Saved data entries:
==================================================
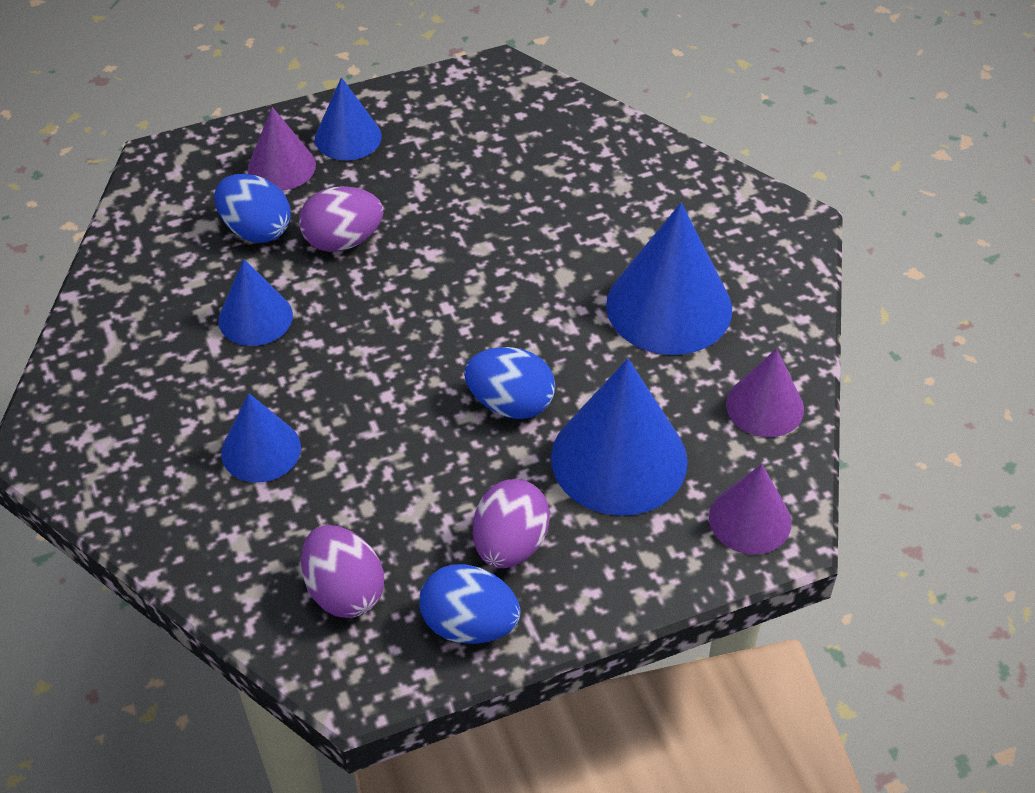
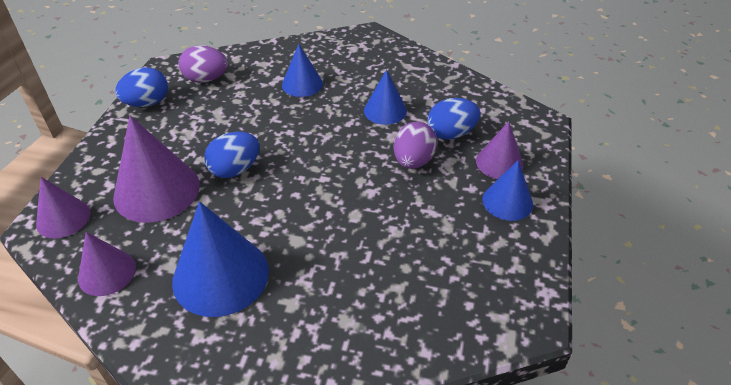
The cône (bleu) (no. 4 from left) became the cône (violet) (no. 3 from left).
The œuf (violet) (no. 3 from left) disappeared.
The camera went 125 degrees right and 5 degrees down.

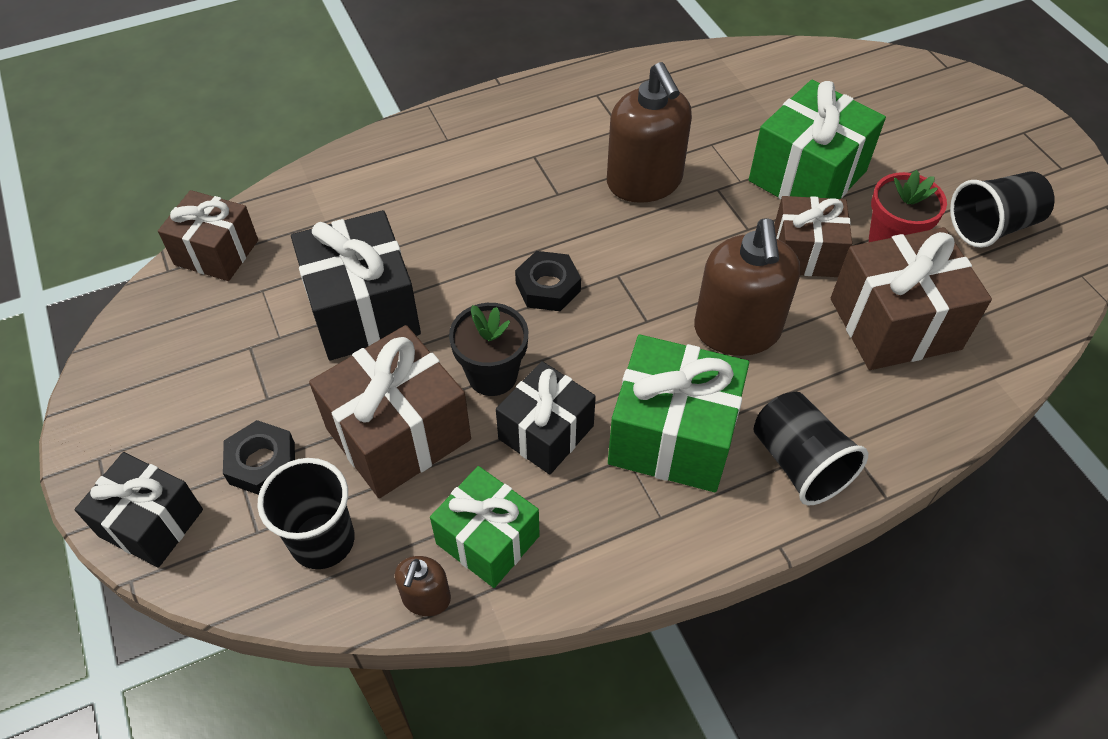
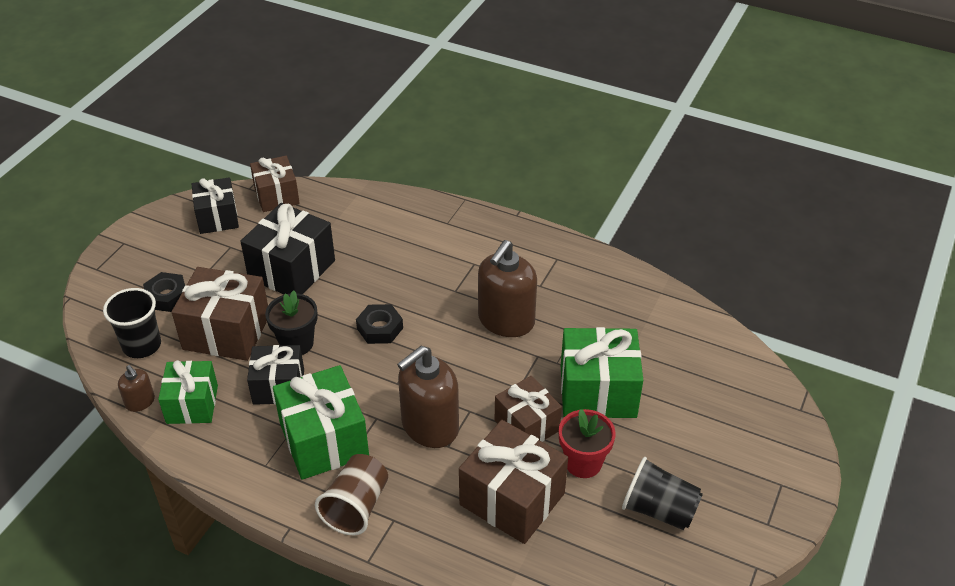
The distributeur de savon (marron) (no. 1 from left) turned 105 degrees counterclockwise.
The cadeau (noir) (no. 1 from left) moved.
The gobelet (noir) (no. 2 from left) became the gobelet (marron).
The camera went 50 degrees right and 10 degrees down.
==================================================
### Task details
Without the pictures, restate all of the entries above verbatim.

### Answer to the exercise
The cône (bleu) (no. 4 from left) became the cône (violet) (no. 3 from left).
The œuf (violet) (no. 3 from left) disappeared.
The camera went 125 degrees right and 5 degrees down.

The distributeur de savon (marron) (no. 1 from left) turned 105 degrees counterclockwise.
The cadeau (noir) (no. 1 from left) moved.
The gobelet (noir) (no. 2 from left) became the gobelet (marron).
The camera went 50 degrees right and 10 degrees down.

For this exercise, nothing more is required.